(Dataset items)

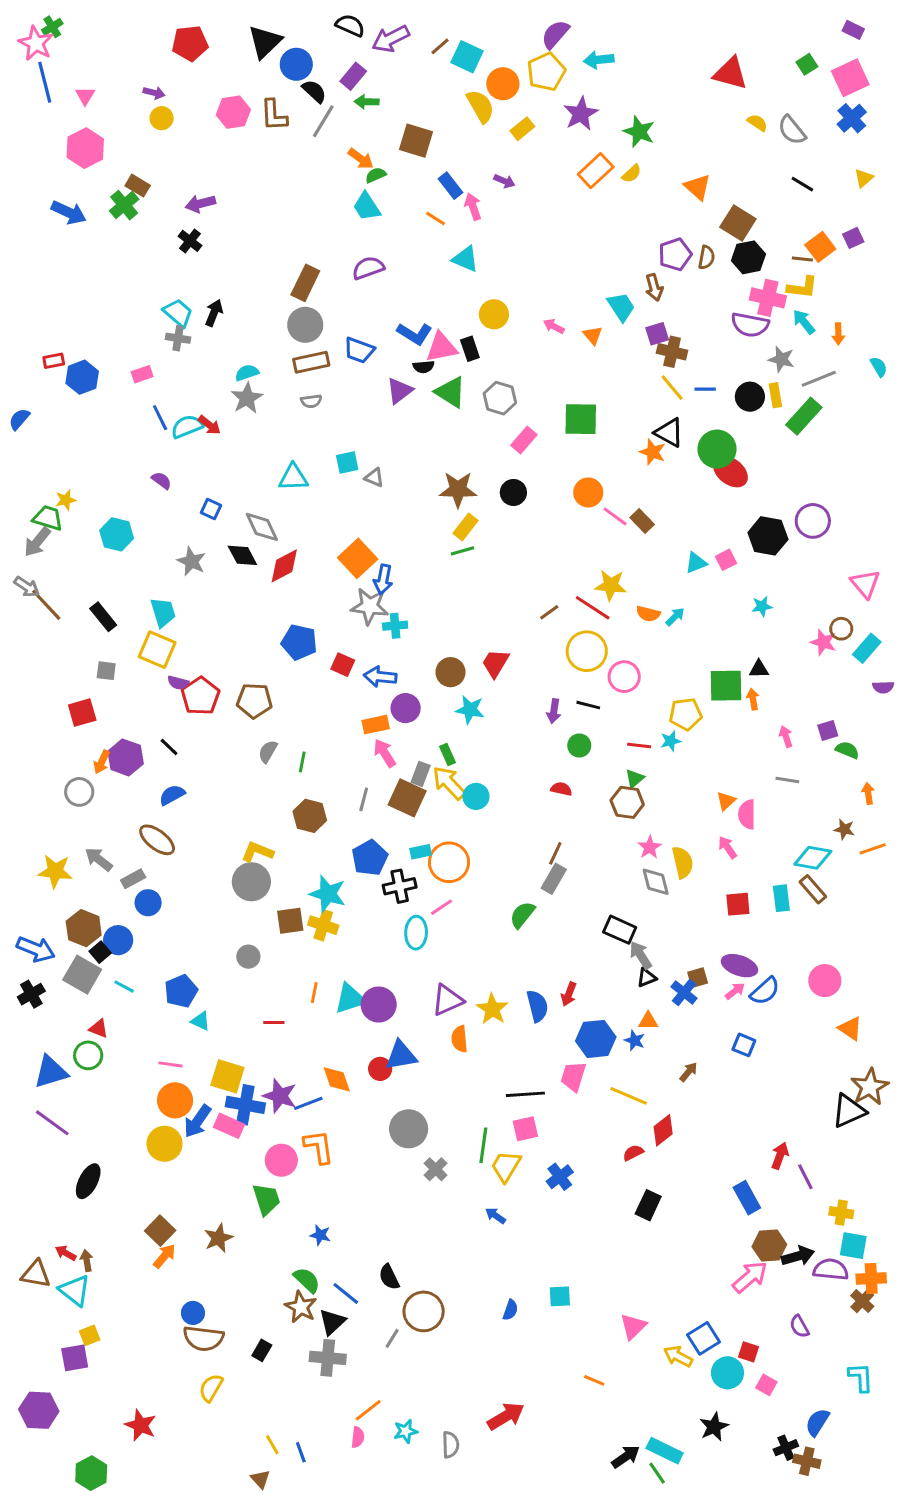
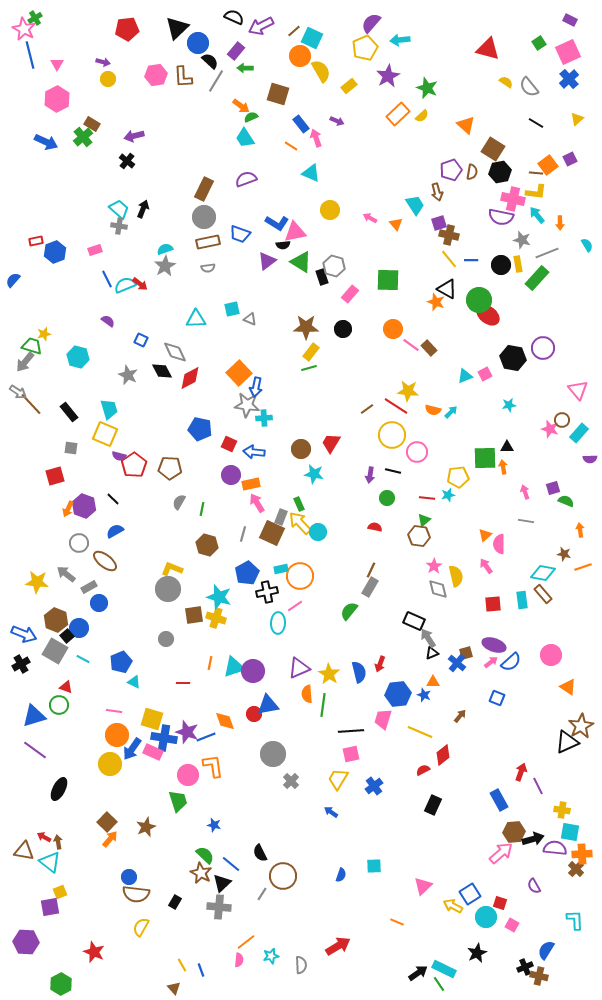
orange circle: (503, 84) -> (300, 56), moved
black rectangle: (470, 349) -> (322, 277), moved
purple circle: (406, 708) -> (231, 475), moved
gray circle: (79, 792) -> (79, 543), moved
green line: (483, 1145) -> (323, 705), moved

## Problem requirements
For this exercise, find all lines in the records containing the word "circle" and copy them.

## Solution for this exercise
orange circle: (503, 84) -> (300, 56), moved
purple circle: (406, 708) -> (231, 475), moved
gray circle: (79, 792) -> (79, 543), moved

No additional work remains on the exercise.